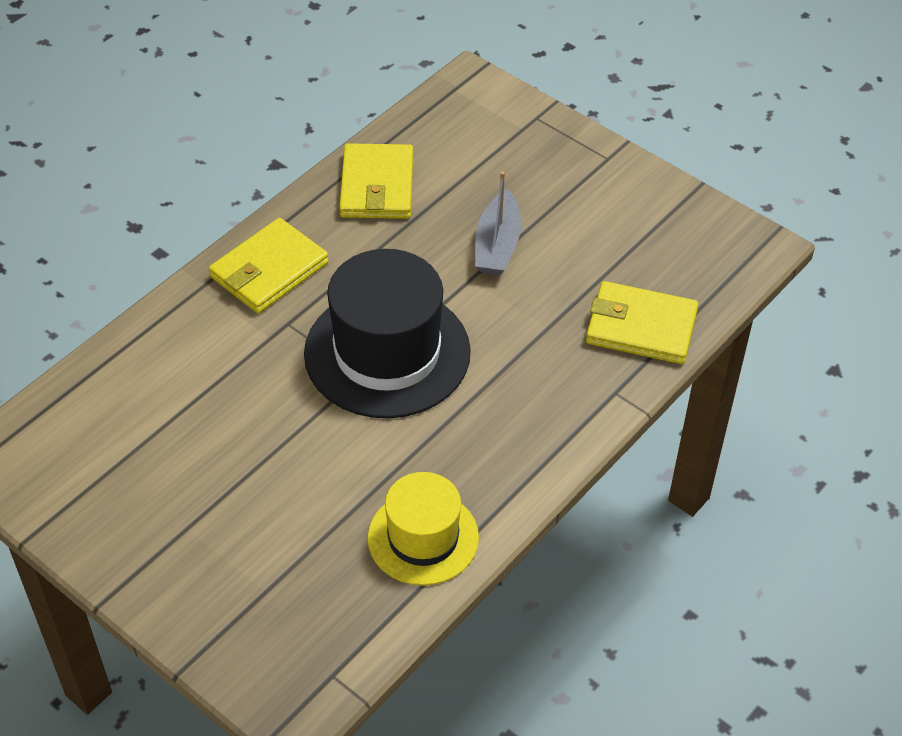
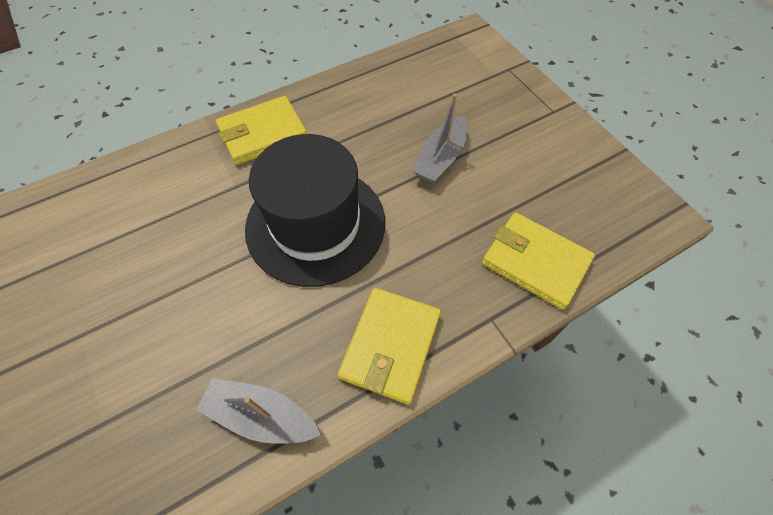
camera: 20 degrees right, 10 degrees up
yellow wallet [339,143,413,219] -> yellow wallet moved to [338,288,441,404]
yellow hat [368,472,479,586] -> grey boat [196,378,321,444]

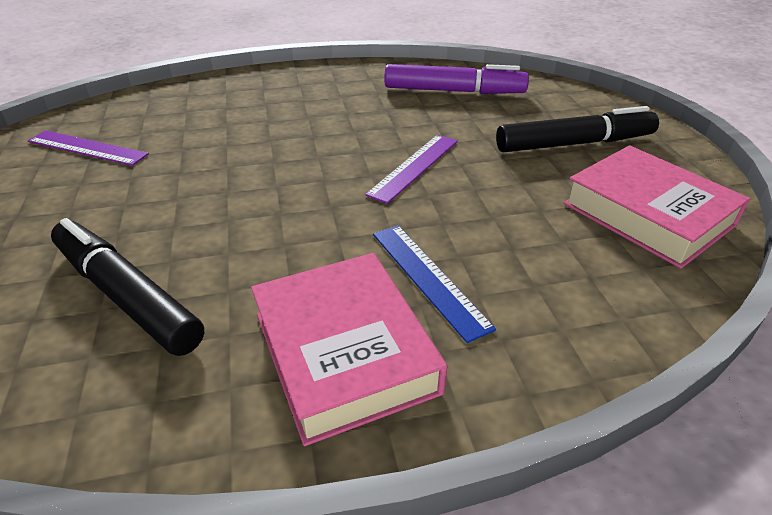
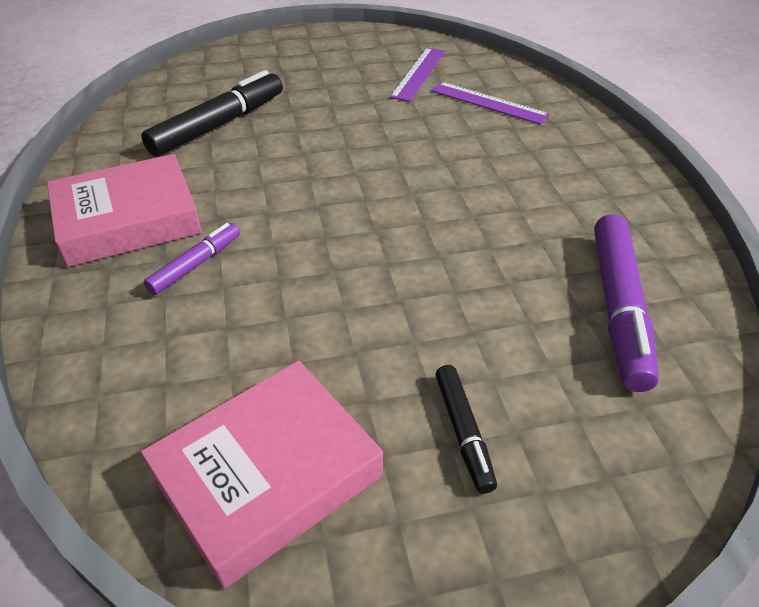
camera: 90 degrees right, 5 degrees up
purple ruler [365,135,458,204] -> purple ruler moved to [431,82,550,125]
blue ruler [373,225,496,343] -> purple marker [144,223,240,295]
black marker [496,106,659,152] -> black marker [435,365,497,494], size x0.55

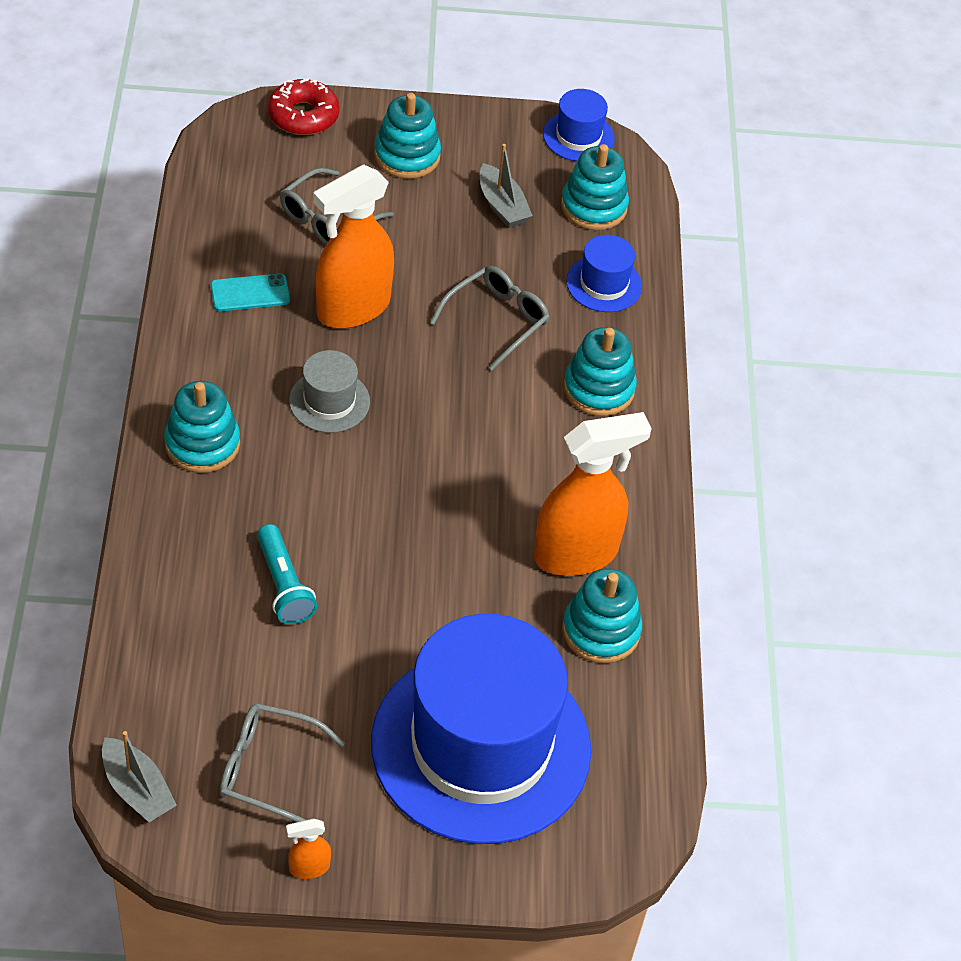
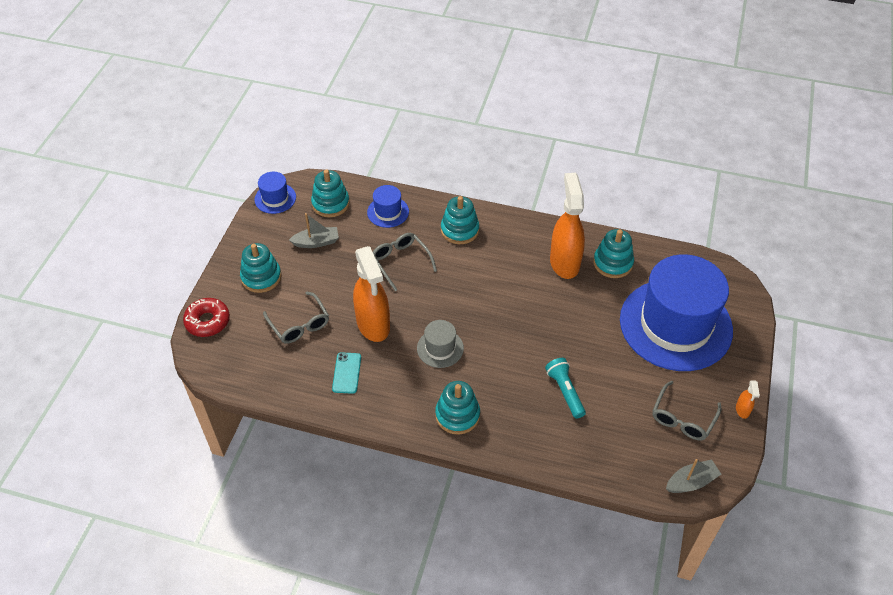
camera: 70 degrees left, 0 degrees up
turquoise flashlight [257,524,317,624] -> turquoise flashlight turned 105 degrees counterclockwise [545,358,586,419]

**Problem to work on**: Leave the pictures out and reproduce all of the records exactly.

**Exercise output**:
camera: 20 degrees right, 10 degrees up
yellow wallet [339,143,413,219] -> yellow wallet moved to [338,288,441,404]
yellow hat [368,472,479,586] -> grey boat [196,378,321,444]

camera: 90 degrees right, 5 degrees up
purple ruler [365,135,458,204] -> purple ruler moved to [431,82,550,125]
blue ruler [373,225,496,343] -> purple marker [144,223,240,295]
black marker [496,106,659,152] -> black marker [435,365,497,494], size x0.55

camera: 70 degrees left, 0 degrees up
turquoise flashlight [257,524,317,624] -> turquoise flashlight turned 105 degrees counterclockwise [545,358,586,419]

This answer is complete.